The lines from the first line of the entries through the line containing "camera: 50 degrees left, 10 degrees up" are to be repeated exactly, with both of those lines included.
Segment Start: Excerpted data
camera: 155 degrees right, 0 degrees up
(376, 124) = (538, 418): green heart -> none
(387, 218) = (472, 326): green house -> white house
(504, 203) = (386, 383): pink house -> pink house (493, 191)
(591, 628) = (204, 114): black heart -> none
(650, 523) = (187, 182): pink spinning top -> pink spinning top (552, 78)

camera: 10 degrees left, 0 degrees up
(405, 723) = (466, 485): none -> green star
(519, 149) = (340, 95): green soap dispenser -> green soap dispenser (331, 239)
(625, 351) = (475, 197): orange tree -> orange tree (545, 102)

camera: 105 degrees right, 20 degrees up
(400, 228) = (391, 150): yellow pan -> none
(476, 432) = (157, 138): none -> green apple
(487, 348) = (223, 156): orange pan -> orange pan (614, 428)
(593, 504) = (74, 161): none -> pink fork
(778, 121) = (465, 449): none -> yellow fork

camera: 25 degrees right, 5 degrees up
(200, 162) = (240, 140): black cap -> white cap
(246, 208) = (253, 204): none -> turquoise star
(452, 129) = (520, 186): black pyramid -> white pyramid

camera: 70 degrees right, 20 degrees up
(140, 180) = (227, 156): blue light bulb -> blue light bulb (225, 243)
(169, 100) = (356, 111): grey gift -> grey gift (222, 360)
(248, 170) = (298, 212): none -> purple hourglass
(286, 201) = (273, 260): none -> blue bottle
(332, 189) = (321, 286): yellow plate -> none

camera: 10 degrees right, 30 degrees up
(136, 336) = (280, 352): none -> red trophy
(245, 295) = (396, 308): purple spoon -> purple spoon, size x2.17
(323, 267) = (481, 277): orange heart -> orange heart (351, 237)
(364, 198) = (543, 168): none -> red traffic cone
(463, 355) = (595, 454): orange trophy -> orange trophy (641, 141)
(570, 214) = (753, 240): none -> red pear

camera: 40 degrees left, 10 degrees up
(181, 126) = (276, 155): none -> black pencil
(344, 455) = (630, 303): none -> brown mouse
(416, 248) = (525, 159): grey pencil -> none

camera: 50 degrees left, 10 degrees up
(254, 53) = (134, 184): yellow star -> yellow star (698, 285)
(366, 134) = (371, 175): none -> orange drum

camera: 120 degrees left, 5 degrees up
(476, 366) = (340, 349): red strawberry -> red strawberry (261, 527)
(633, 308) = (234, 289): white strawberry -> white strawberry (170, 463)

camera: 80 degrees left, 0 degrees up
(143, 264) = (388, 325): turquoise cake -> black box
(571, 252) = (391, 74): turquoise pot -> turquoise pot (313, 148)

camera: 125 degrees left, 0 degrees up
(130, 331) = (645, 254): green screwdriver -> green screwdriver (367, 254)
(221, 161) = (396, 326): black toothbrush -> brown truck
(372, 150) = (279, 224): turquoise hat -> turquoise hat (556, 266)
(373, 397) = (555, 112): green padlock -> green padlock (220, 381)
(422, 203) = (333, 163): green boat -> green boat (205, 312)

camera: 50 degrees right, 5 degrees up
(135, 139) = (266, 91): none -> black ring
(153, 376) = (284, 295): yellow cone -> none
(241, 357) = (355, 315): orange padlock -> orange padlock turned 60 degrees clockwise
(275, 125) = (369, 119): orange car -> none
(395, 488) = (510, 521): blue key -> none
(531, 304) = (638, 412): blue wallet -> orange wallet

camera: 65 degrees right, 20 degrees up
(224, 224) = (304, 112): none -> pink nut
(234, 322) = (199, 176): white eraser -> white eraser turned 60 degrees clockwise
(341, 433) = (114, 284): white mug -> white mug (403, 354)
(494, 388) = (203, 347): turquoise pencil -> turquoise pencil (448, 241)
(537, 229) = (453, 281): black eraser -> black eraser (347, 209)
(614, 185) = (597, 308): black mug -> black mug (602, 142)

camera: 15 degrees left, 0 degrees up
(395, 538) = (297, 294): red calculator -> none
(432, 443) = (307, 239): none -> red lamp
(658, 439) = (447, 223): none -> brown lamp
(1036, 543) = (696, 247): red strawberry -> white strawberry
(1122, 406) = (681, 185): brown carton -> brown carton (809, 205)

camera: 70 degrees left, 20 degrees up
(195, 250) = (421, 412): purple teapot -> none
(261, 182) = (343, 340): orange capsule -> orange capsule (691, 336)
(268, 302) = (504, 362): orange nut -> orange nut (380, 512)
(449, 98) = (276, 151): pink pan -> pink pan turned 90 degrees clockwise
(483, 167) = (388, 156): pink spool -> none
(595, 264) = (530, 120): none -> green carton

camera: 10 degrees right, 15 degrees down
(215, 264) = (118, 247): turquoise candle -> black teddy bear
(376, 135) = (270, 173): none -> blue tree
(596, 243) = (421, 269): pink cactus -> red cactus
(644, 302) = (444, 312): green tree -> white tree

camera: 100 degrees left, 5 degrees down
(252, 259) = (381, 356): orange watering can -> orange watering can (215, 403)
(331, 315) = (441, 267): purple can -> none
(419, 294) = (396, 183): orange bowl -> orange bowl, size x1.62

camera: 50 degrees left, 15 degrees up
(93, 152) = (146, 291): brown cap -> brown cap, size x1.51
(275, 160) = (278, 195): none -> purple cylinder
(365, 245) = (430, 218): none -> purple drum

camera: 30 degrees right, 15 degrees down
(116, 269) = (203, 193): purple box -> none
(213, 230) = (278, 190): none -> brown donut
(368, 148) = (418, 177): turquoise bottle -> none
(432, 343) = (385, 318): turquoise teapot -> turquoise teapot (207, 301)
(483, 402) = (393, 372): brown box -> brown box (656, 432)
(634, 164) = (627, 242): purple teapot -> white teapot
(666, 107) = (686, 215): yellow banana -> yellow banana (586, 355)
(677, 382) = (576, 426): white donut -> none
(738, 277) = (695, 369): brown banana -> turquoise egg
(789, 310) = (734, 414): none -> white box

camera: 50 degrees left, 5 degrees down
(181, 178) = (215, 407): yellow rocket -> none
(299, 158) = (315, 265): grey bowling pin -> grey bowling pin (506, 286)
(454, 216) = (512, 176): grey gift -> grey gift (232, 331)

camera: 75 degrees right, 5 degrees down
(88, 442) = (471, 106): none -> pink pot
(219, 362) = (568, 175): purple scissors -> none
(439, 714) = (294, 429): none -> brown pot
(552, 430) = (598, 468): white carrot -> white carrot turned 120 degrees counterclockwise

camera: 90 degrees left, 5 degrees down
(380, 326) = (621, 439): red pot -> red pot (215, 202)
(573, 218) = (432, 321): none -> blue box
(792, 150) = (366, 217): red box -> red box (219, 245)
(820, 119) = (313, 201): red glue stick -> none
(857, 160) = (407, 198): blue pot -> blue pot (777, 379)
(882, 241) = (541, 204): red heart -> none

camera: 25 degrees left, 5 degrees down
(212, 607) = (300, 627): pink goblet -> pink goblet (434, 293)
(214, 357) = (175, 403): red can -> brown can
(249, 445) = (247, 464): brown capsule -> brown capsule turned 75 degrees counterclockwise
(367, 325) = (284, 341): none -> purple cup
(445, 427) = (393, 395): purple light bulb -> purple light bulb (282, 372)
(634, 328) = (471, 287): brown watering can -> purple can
Segment End: Excerpted data
_Completed exercise_.
camera: 155 degrees right, 0 degrees up
(376, 124) = (538, 418): green heart -> none
(387, 218) = (472, 326): green house -> white house
(504, 203) = (386, 383): pink house -> pink house (493, 191)
(591, 628) = (204, 114): black heart -> none
(650, 523) = (187, 182): pink spinning top -> pink spinning top (552, 78)

camera: 10 degrees left, 0 degrees up
(405, 723) = (466, 485): none -> green star
(519, 149) = (340, 95): green soap dispenser -> green soap dispenser (331, 239)
(625, 351) = (475, 197): orange tree -> orange tree (545, 102)

camera: 105 degrees right, 20 degrees up
(400, 228) = (391, 150): yellow pan -> none
(476, 432) = (157, 138): none -> green apple
(487, 348) = (223, 156): orange pan -> orange pan (614, 428)
(593, 504) = (74, 161): none -> pink fork
(778, 121) = (465, 449): none -> yellow fork

camera: 25 degrees right, 5 degrees up
(200, 162) = (240, 140): black cap -> white cap
(246, 208) = (253, 204): none -> turquoise star
(452, 129) = (520, 186): black pyramid -> white pyramid

camera: 70 degrees right, 20 degrees up
(140, 180) = (227, 156): blue light bulb -> blue light bulb (225, 243)
(169, 100) = (356, 111): grey gift -> grey gift (222, 360)
(248, 170) = (298, 212): none -> purple hourglass
(286, 201) = (273, 260): none -> blue bottle
(332, 189) = (321, 286): yellow plate -> none

camera: 10 degrees right, 30 degrees up
(136, 336) = (280, 352): none -> red trophy
(245, 295) = (396, 308): purple spoon -> purple spoon, size x2.17
(323, 267) = (481, 277): orange heart -> orange heart (351, 237)
(364, 198) = (543, 168): none -> red traffic cone
(463, 355) = (595, 454): orange trophy -> orange trophy (641, 141)
(570, 214) = (753, 240): none -> red pear

camera: 40 degrees left, 10 degrees up
(181, 126) = (276, 155): none -> black pencil
(344, 455) = (630, 303): none -> brown mouse
(416, 248) = (525, 159): grey pencil -> none

camera: 50 degrees left, 10 degrees up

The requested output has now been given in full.